An exact transcription of every record is needed, leaving out the pictures.

- EXTRACTED DATA
-.-.-
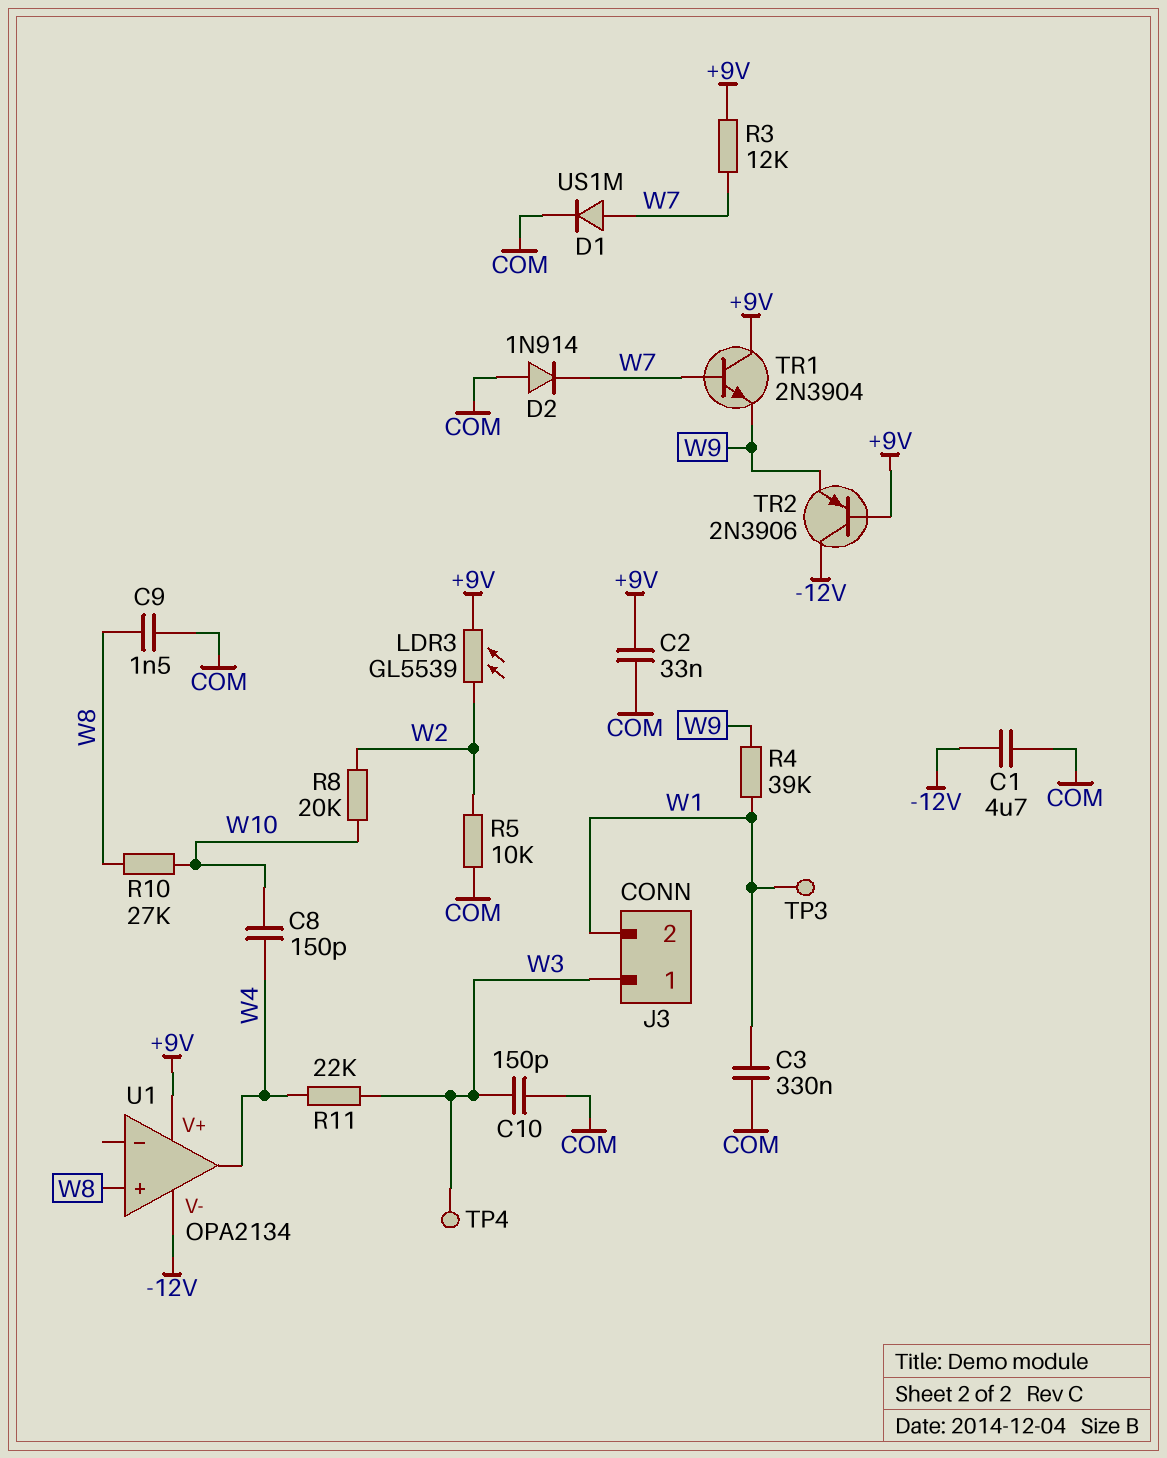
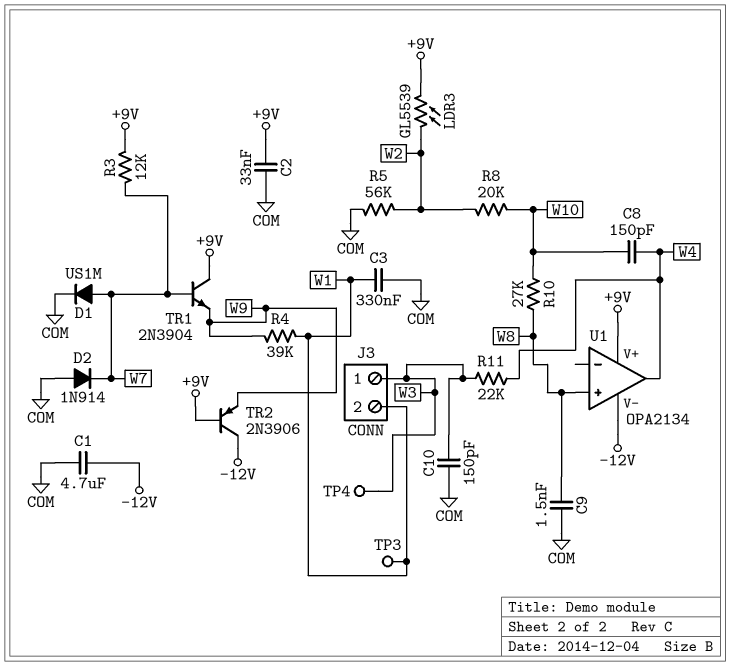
R5: 10k (COM, W2) -> 56k (COM, W2)

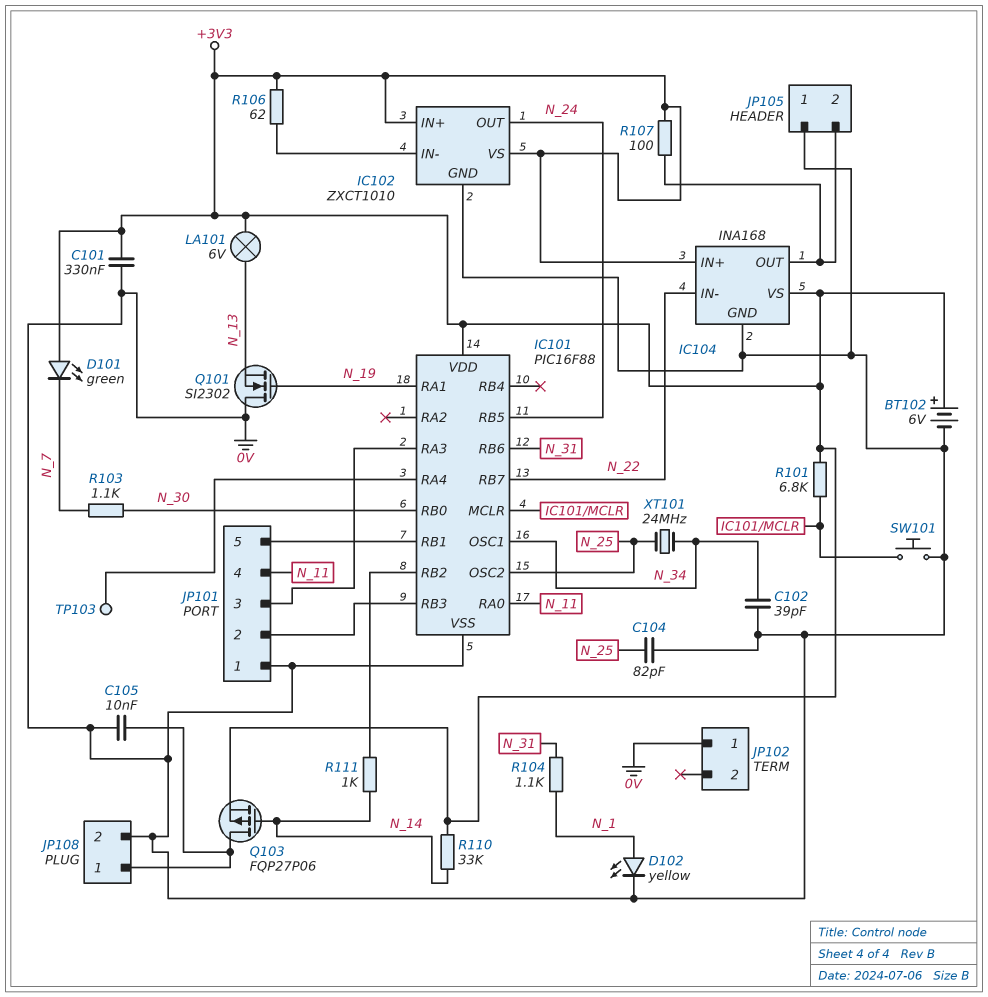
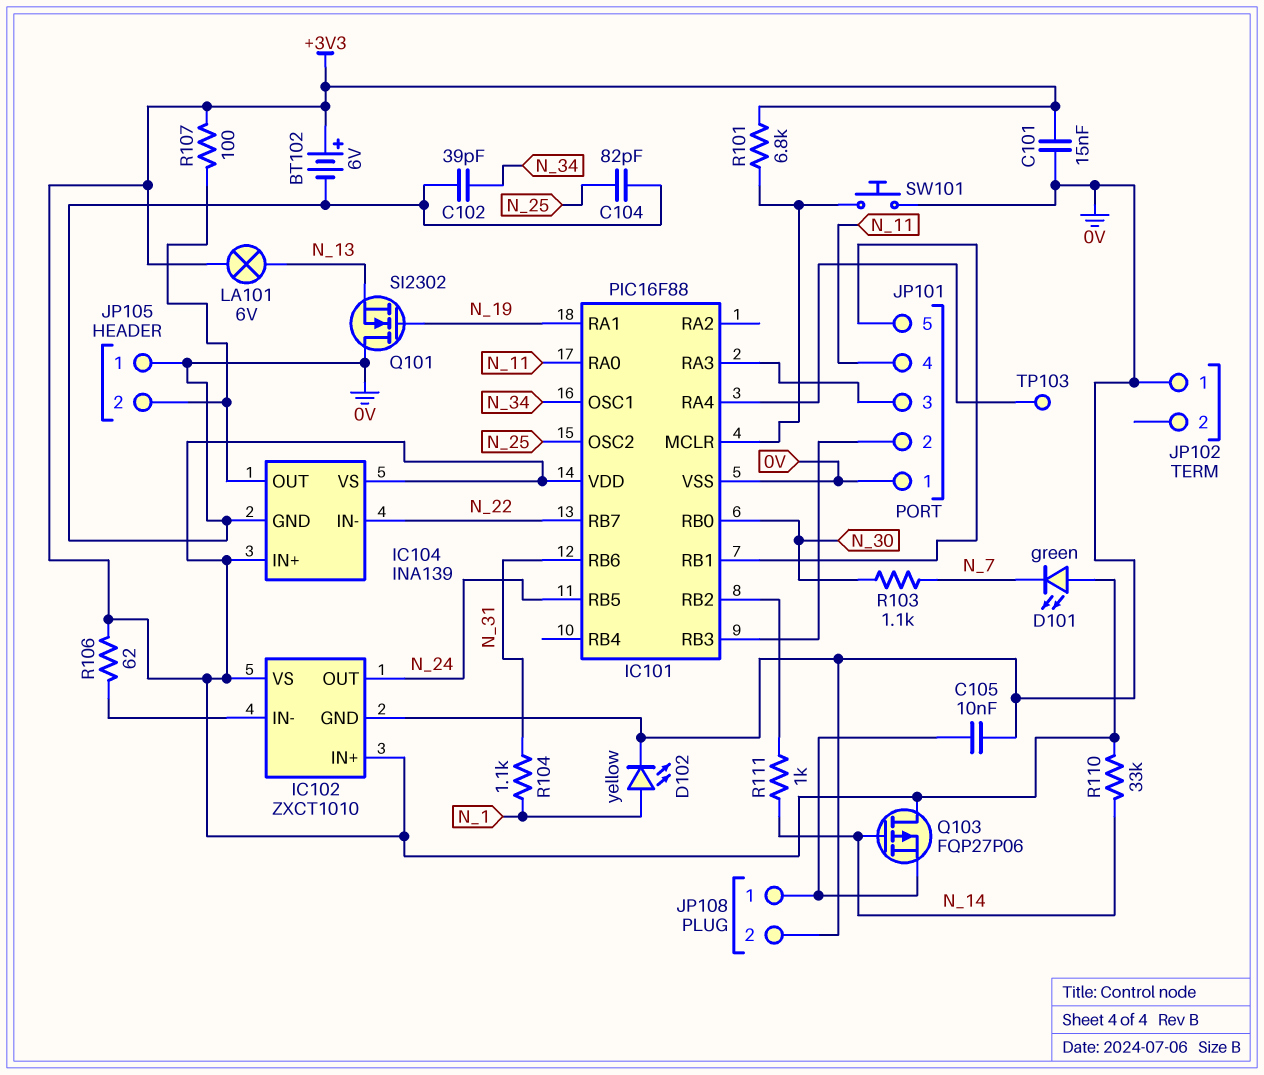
C101: 330nF (+3V3, 0V) -> 15nF (+3V3, 0V)
IC104: INA168 -> INA139
Q103: PMOS FQP27P06 (G N_14, D JP108/1, S +3V3) -> PMOS FQP27P06 (G N_14, D +3V3, S JP108/1)
XT101: 24MHz (N_25, N_34) -> none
-.-.-
- WRITTEN SOLUTION
R5: 10k (COM, W2) -> 56k (COM, W2)

C101: 330nF (+3V3, 0V) -> 15nF (+3V3, 0V)
IC104: INA168 -> INA139
Q103: PMOS FQP27P06 (G N_14, D JP108/1, S +3V3) -> PMOS FQP27P06 (G N_14, D +3V3, S JP108/1)
XT101: 24MHz (N_25, N_34) -> none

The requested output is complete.